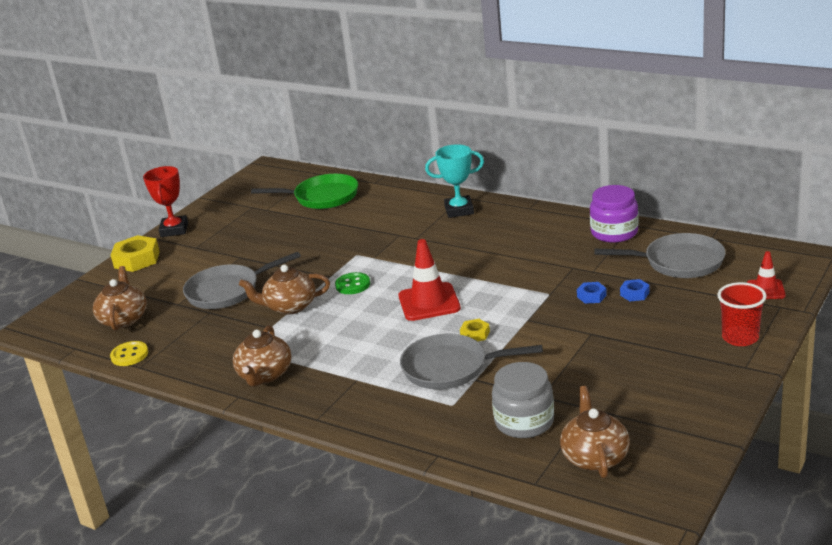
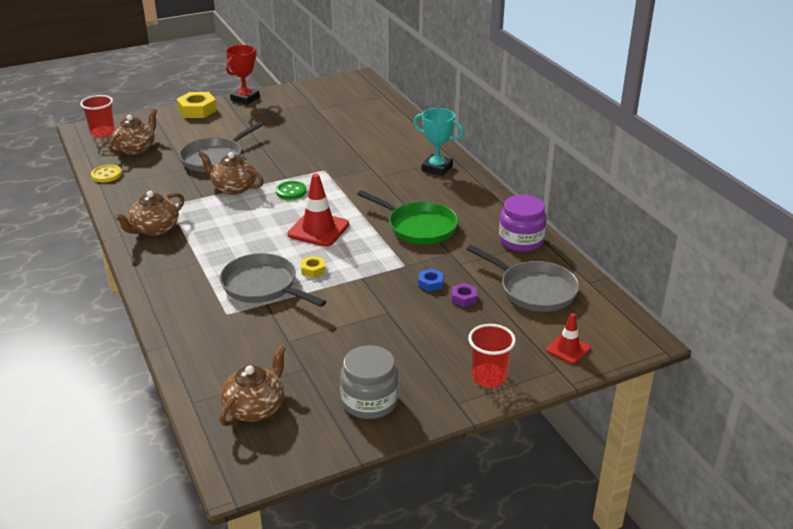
camera: 30 degrees right, 5 degrees up
(59, 322) = (102, 133): none -> red cup
(228, 291) = (215, 158): grey pan -> grey pan turned 60 degrees counterclockwise
(322, 197) = (362, 116): green pan -> green pan (418, 227)
(524, 422) = (250, 353): grey jar -> grey jar (369, 401)
(634, 294) = (463, 298): blue nut -> purple nut

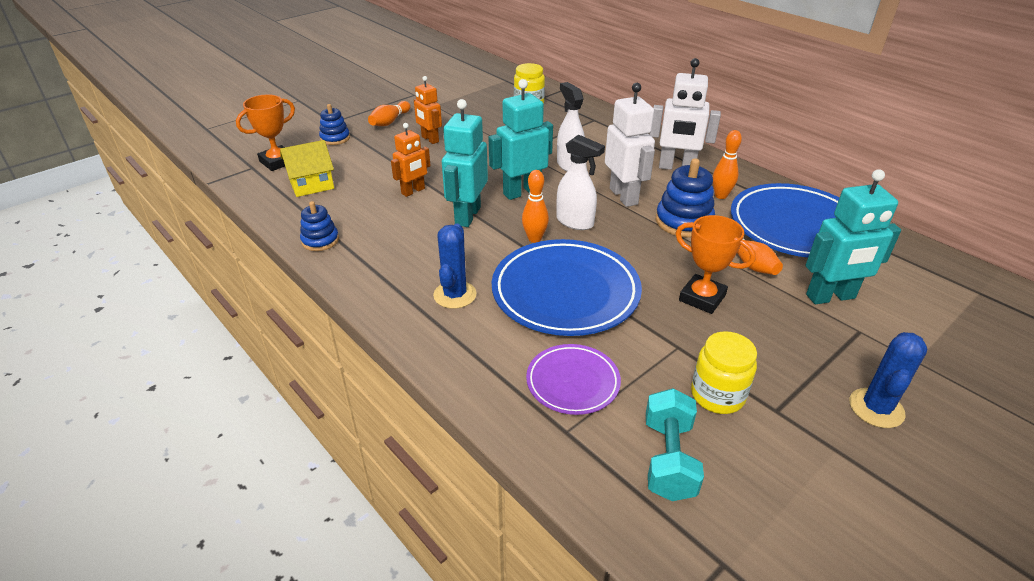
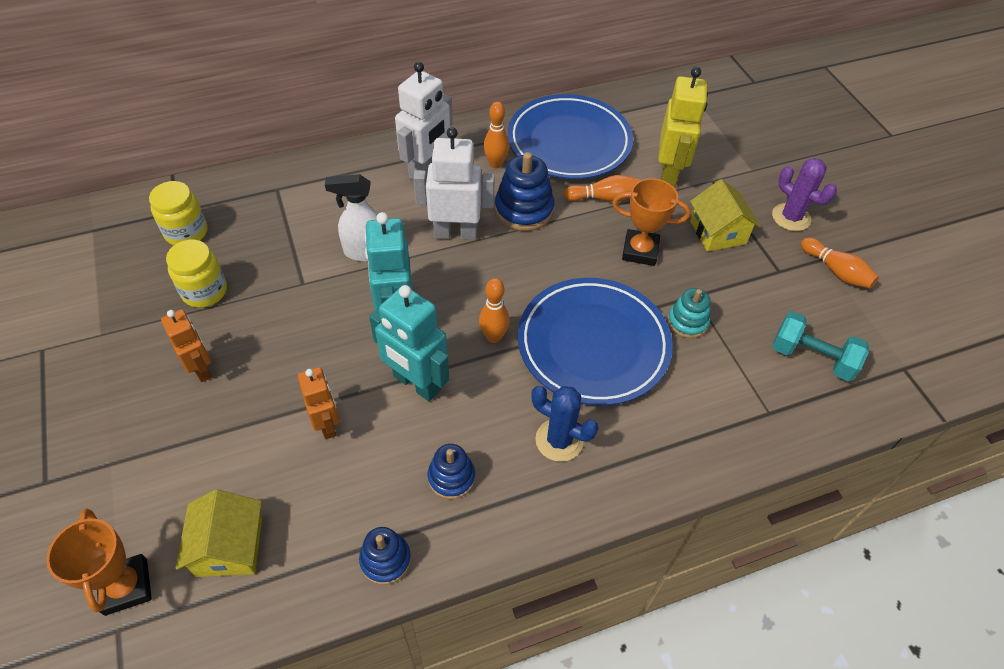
camera: 70 degrees left, 15 degrees up
(335, 138) = (107, 489): blue stacking toy -> blue stacking toy (451, 477)
(390, 121) = (108, 403): orange bowling pin -> orange bowling pin (836, 271)
(430, 139) = (202, 369): orange robot -> orange robot turned 105 degrees counterclockwise
(572, 382) = (715, 386): purple plate -> none
(575, 222) = (481, 291): white spray bottle -> none
(639, 347) = (687, 322): none -> turquoise stacking toy
(702, 298) = (640, 251): orange trophy -> orange trophy turned 45 degrees clockwise
(717, 395) = (756, 297): yellow jar -> yellow jar (204, 291)
(784, 348) = (718, 232): none -> yellow house
(830, 297) = (669, 174): turquoise robot -> yellow robot
(876, 408) = (791, 217): blue cactus -> purple cactus

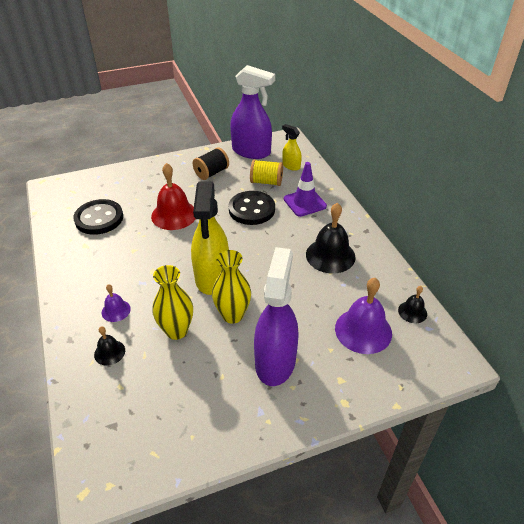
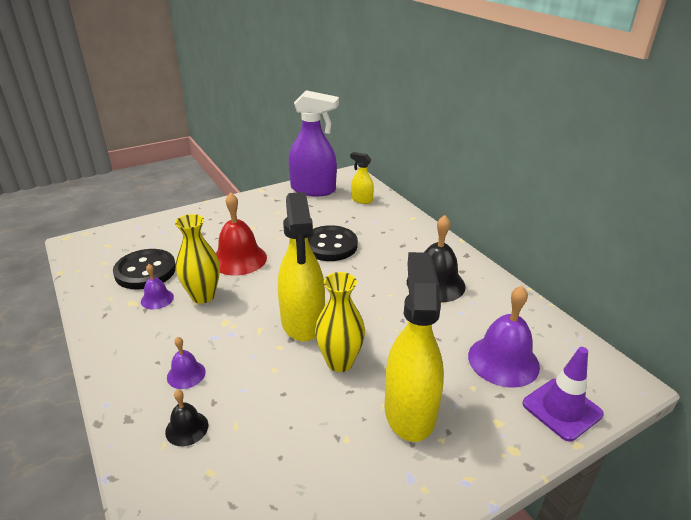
camera: 10 degrees left, 10 degrees down
(104, 244) = (157, 299): none -> purple bell
(176, 331) = (272, 389): yellow vase -> yellow vase (203, 296)
(211, 173) = (273, 213): black spool -> none
(266, 182) = (339, 217): yellow spool -> none
(275, 361) = (410, 410): purple spray bottle -> yellow spray bottle
(305, 203) = (388, 233): purple traffic cone -> purple traffic cone (562, 409)
(412, 312) = (551, 333): black bell -> none

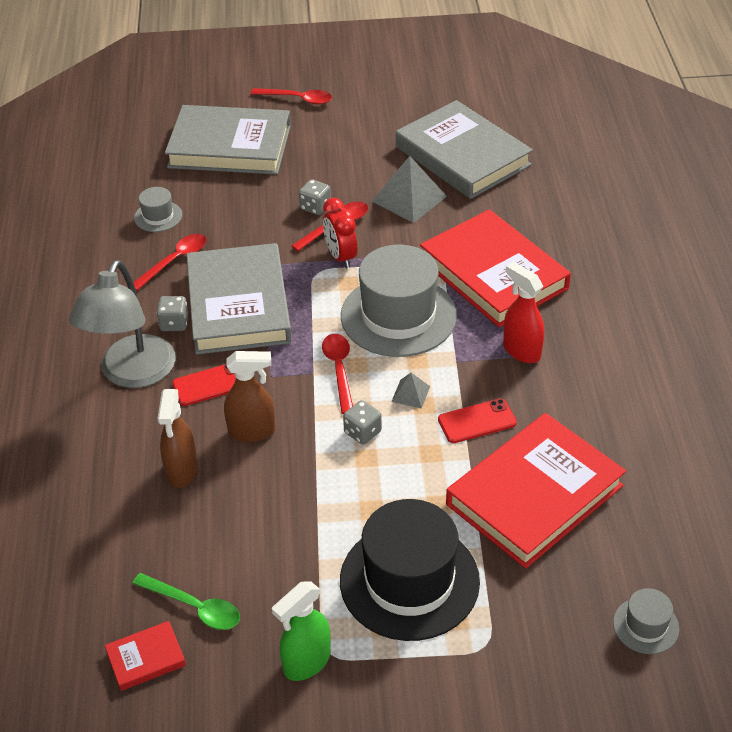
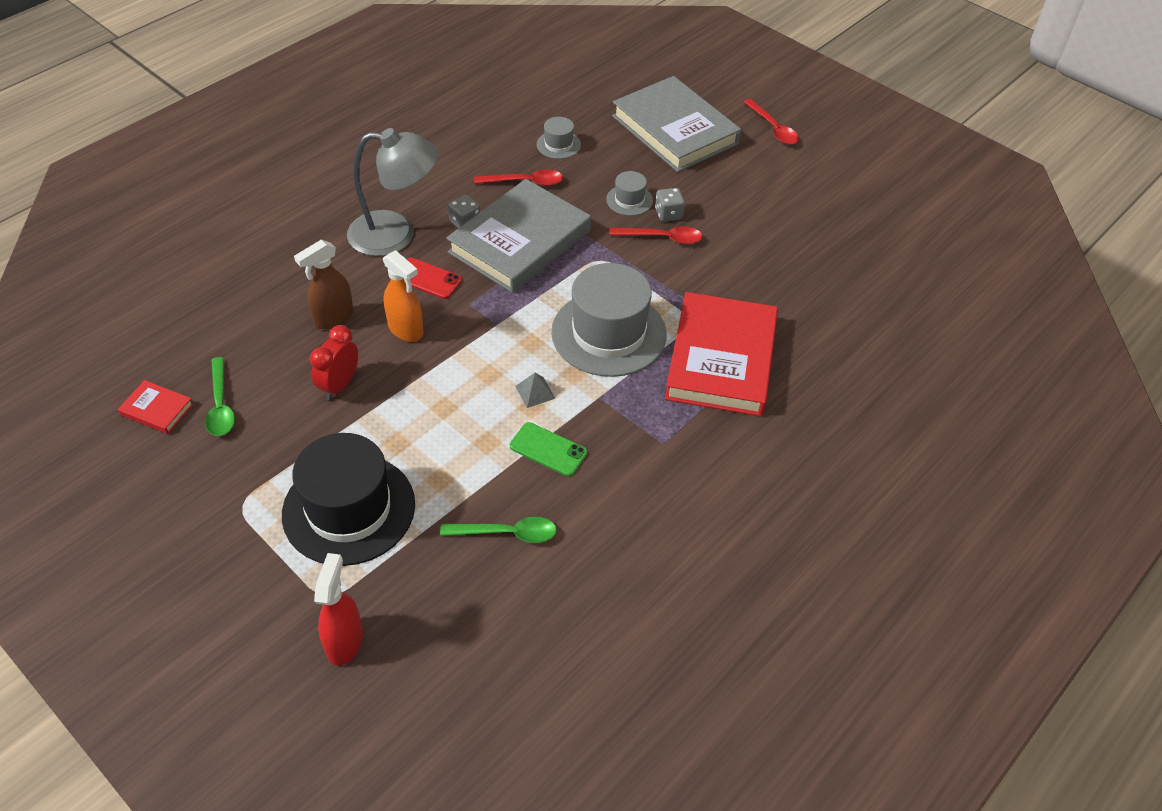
camera: 45 degrees right, 5 degrees up
(132, 374) = (396, 234): grey lamp -> grey lamp turned 150 degrees counterclockwise
(252, 431) = (406, 330): brown spray bottle -> orange spray bottle
(306, 662) = (223, 497): green spray bottle -> none
(339, 370) = (515, 336): red spoon -> none
(341, 257) = (633, 262): red clock -> red clock (339, 385)
(362, 432) = (467, 389): grey dice -> none
(409, 198) = (744, 257): grey pyramid -> none
(462, 156) = (834, 256): grey book -> none
(477, 421) = (548, 449): red phone -> green phone
(521, 350) = (655, 429): red spray bottle -> red spray bottle (345, 641)
(534, 495) = (507, 533): red book -> green spoon
(645, 626) = (438, 692): grey hat -> grey hat (629, 200)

__________

→ **What you are asked to do**
A word-for-word copy of the records is needed, with no pictures carried over.

→ **Your response**
camera: 30 degrees right, 5 degrees up
(59, 322) = (102, 133): none -> red cup
(228, 291) = (215, 158): grey pan -> grey pan turned 60 degrees counterclockwise
(322, 197) = (362, 116): green pan -> green pan (418, 227)
(524, 422) = (250, 353): grey jar -> grey jar (369, 401)
(634, 294) = (463, 298): blue nut -> purple nut

camera: 70 degrees left, 15 degrees up
(335, 138) = (107, 489): blue stacking toy -> blue stacking toy (451, 477)
(390, 121) = (108, 403): orange bowling pin -> orange bowling pin (836, 271)
(430, 139) = (202, 369): orange robot -> orange robot turned 105 degrees counterclockwise
(572, 382) = (715, 386): purple plate -> none
(575, 222) = (481, 291): white spray bottle -> none
(639, 347) = (687, 322): none -> turquoise stacking toy
(702, 298) = (640, 251): orange trophy -> orange trophy turned 45 degrees clockwise
(717, 395) = (756, 297): yellow jar -> yellow jar (204, 291)
(784, 348) = (718, 232): none -> yellow house
(830, 297) = (669, 174): turquoise robot -> yellow robot
(876, 408) = (791, 217): blue cactus -> purple cactus

camera: 10 degrees left, 10 degrees down
(104, 244) = (157, 299): none -> purple bell
(176, 331) = (272, 389): yellow vase -> yellow vase (203, 296)
(211, 173) = (273, 213): black spool -> none
(266, 182) = (339, 217): yellow spool -> none
(275, 361) = (410, 410): purple spray bottle -> yellow spray bottle
(305, 203) = (388, 233): purple traffic cone -> purple traffic cone (562, 409)
(412, 312) = (551, 333): black bell -> none

camera: 45 degrees right, 5 degrees up
(132, 374) = (396, 234): grey lamp -> grey lamp turned 150 degrees counterclockwise
(252, 431) = (406, 330): brown spray bottle -> orange spray bottle
(306, 662) = (223, 497): green spray bottle -> none
(339, 370) = (515, 336): red spoon -> none
(341, 257) = (633, 262): red clock -> red clock (339, 385)
(362, 432) = (467, 389): grey dice -> none
(409, 198) = (744, 257): grey pyramid -> none
(462, 156) = (834, 256): grey book -> none
(477, 421) = (548, 449): red phone -> green phone
(521, 350) = (655, 429): red spray bottle -> red spray bottle (345, 641)
(534, 495) = (507, 533): red book -> green spoon
(645, 626) = (438, 692): grey hat -> grey hat (629, 200)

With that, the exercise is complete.